BEGIN Data for review

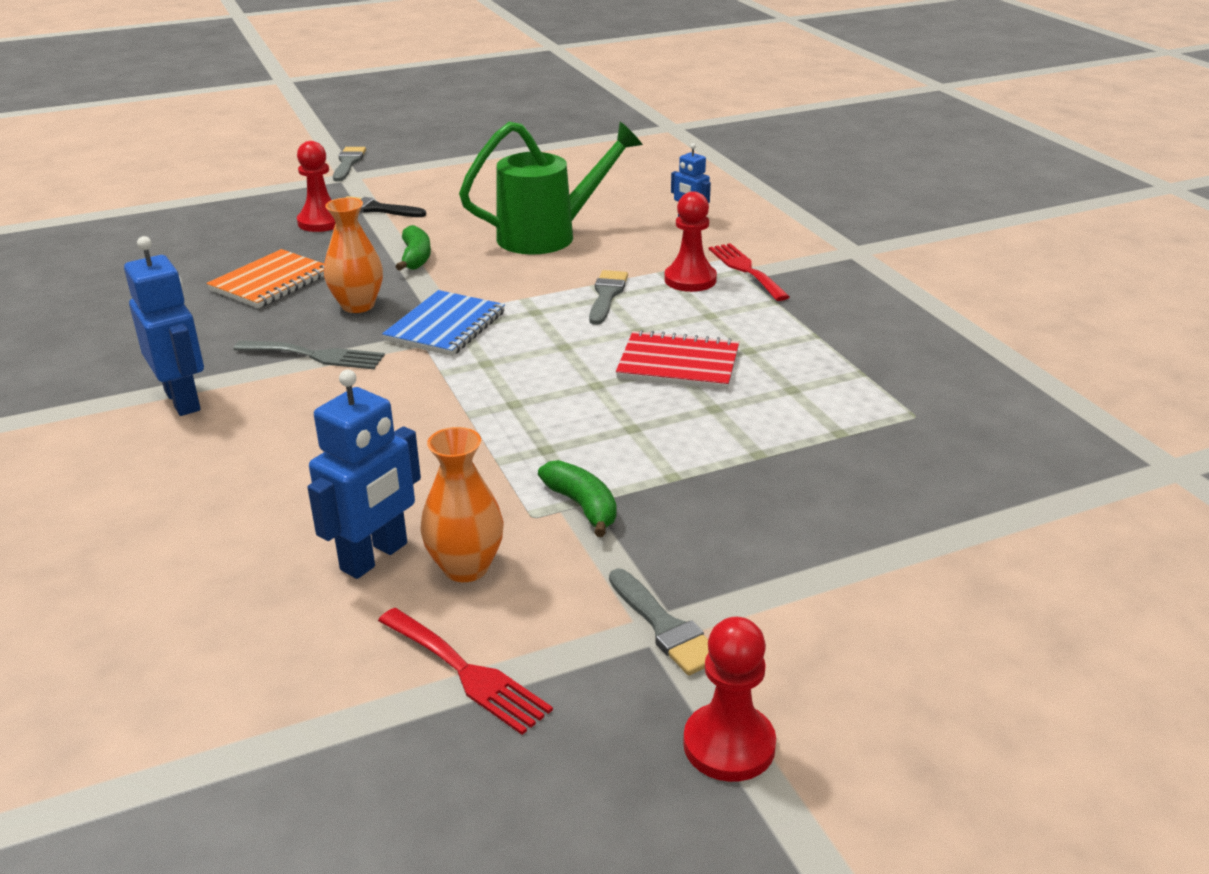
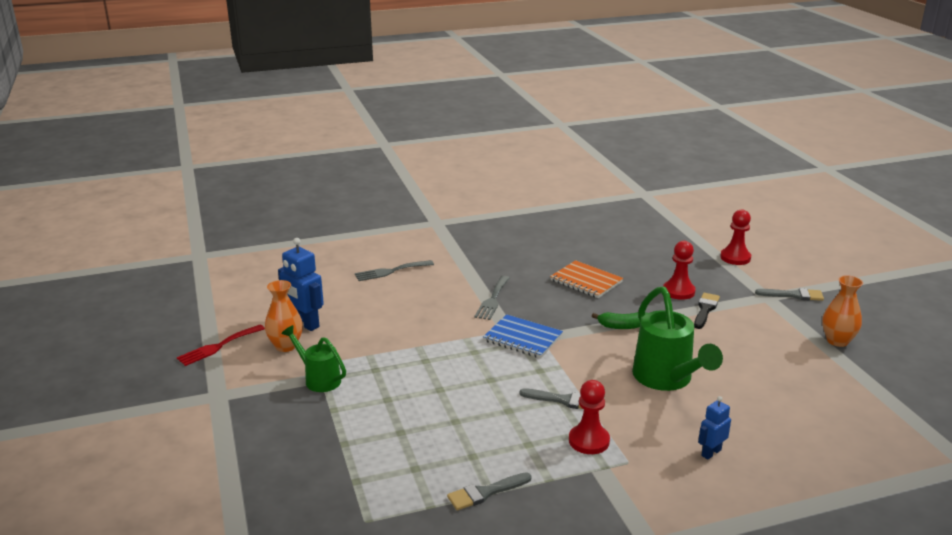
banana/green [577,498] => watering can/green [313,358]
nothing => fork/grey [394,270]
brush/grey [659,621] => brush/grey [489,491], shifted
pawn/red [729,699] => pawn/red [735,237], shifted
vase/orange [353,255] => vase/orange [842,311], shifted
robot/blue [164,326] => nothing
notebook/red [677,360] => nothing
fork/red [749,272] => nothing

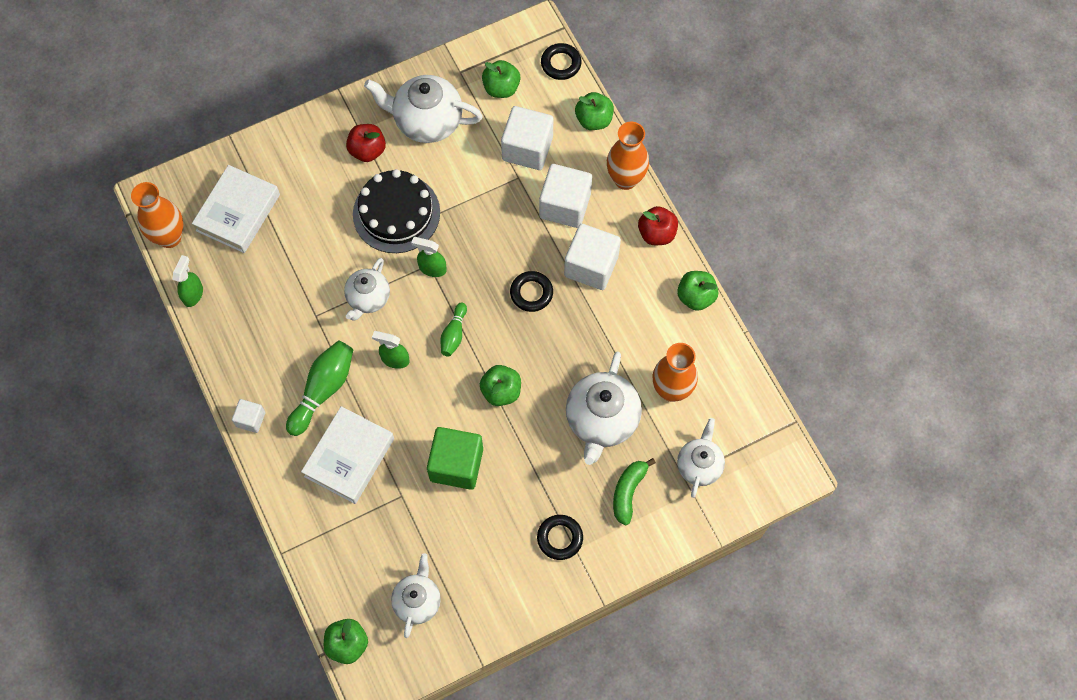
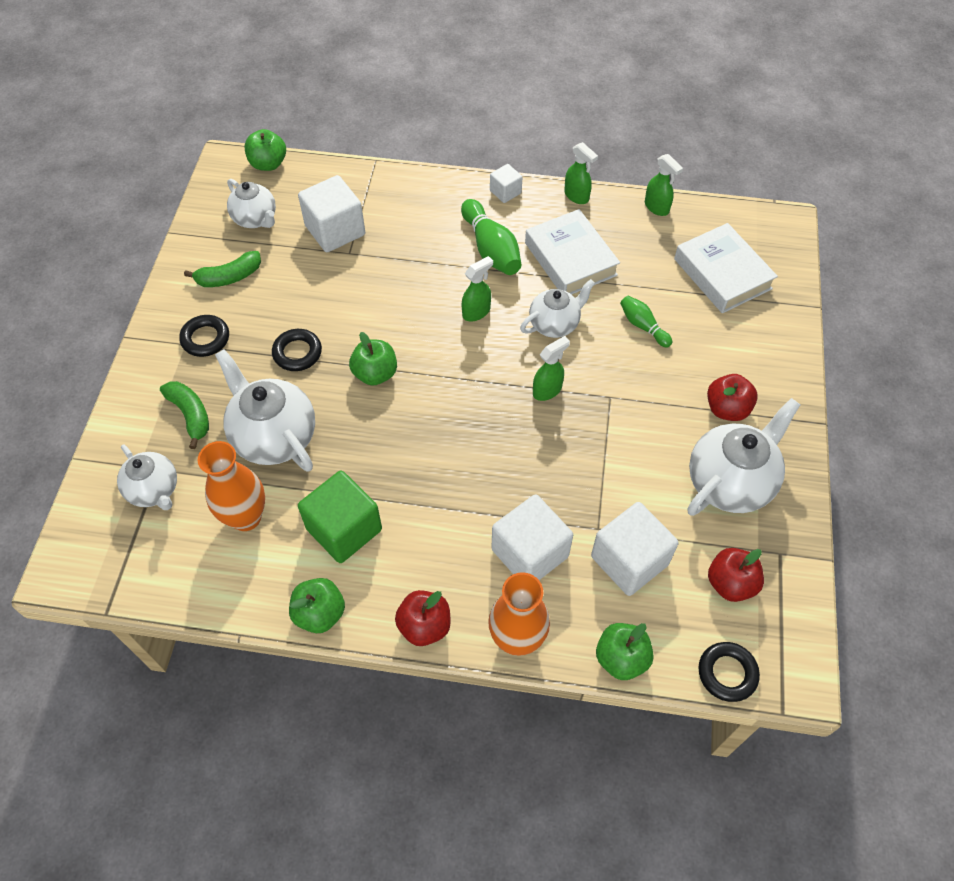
nothing => banana/green [222,269]
ring/black [531,291] => ring/black [297,350], shifted
cube/white [592,257] => cube/white [331,213], shifted
cube/green [455,458] => cube/green [340,517], shifted
teapot/white [367,289] => teapot/white [557,308], 90 degrees clockwise
book/white [347,455] => book/white [572,252], shifted
nothing => spray bottle/green [581,173]
bowling pin/green [454,329] => bowling pin/green [646,322], shifted
apple/green [501,79] => apple/red [736,575]
vase/orange [157,215] => nothing
cake/black [396,211] => nothing

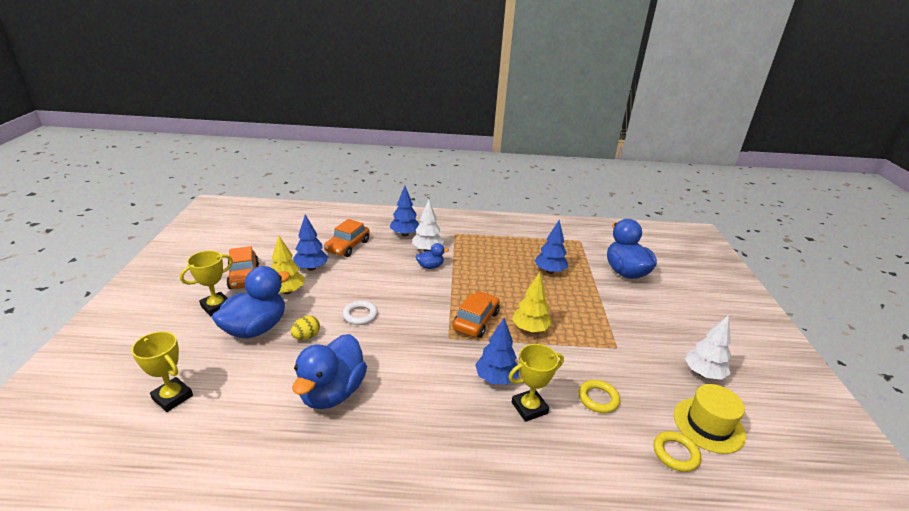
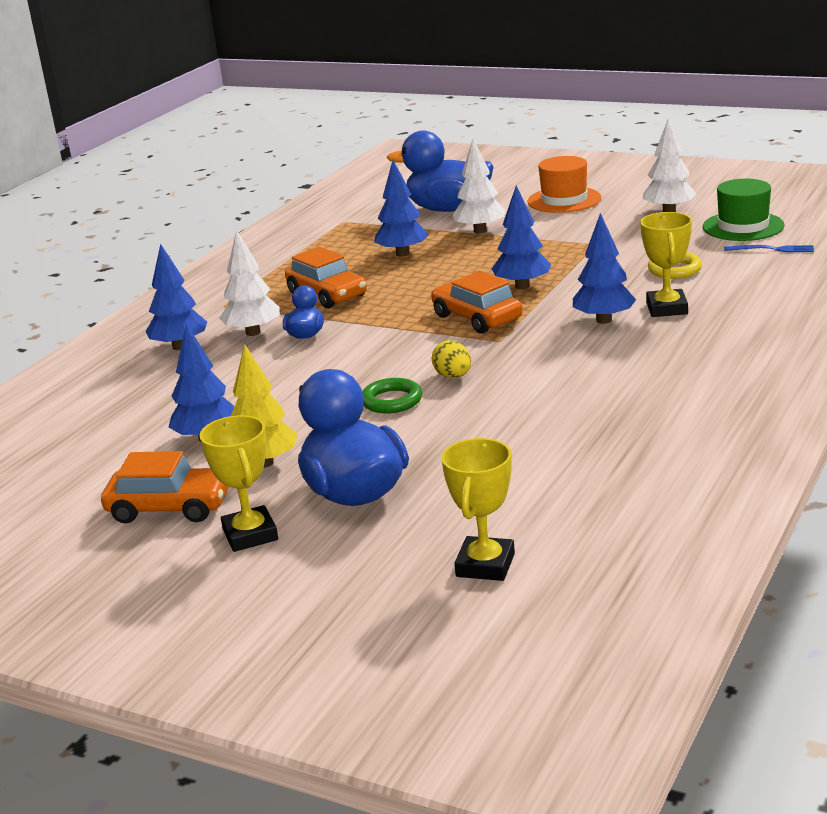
car/orange [347,238] => car/orange [326,277], shifted
ring/white [360,312] => ring/green [392,395]
egg/yellow [305,328] => egg/yellow [451,359], shifted
trophy/yellow [162,371] => trophy/yellow [478,509], 45 degrees counterclockwise
nothing => tree/white [478,186]
tree/yellow [532,302] => tree/blue [521,237]
nothing => hat/orange [564,184]
hat/yellow [710,419] => hat/green [744,210]
ring/yellow [677,451] => fork/blue [769,248]
duck/blue [329,371] => nothing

END Data for review

-- Work instructions --
Restate the whole of the material word for word without the pictures.

-- Task answer --
banana/green [577,498] => watering can/green [313,358]
nothing => fork/grey [394,270]
brush/grey [659,621] => brush/grey [489,491], shifted
pawn/red [729,699] => pawn/red [735,237], shifted
vase/orange [353,255] => vase/orange [842,311], shifted
robot/blue [164,326] => nothing
notebook/red [677,360] => nothing
fork/red [749,272] => nothing

nothing => banana/green [222,269]
ring/black [531,291] => ring/black [297,350], shifted
cube/white [592,257] => cube/white [331,213], shifted
cube/green [455,458] => cube/green [340,517], shifted
teapot/white [367,289] => teapot/white [557,308], 90 degrees clockwise
book/white [347,455] => book/white [572,252], shifted
nothing => spray bottle/green [581,173]
bowling pin/green [454,329] => bowling pin/green [646,322], shifted
apple/green [501,79] => apple/red [736,575]
vase/orange [157,215] => nothing
cake/black [396,211] => nothing

car/orange [347,238] => car/orange [326,277], shifted
ring/white [360,312] => ring/green [392,395]
egg/yellow [305,328] => egg/yellow [451,359], shifted
trophy/yellow [162,371] => trophy/yellow [478,509], 45 degrees counterclockwise
nothing => tree/white [478,186]
tree/yellow [532,302] => tree/blue [521,237]
nothing => hat/orange [564,184]
hat/yellow [710,419] => hat/green [744,210]
ring/yellow [677,451] => fork/blue [769,248]
duck/blue [329,371] => nothing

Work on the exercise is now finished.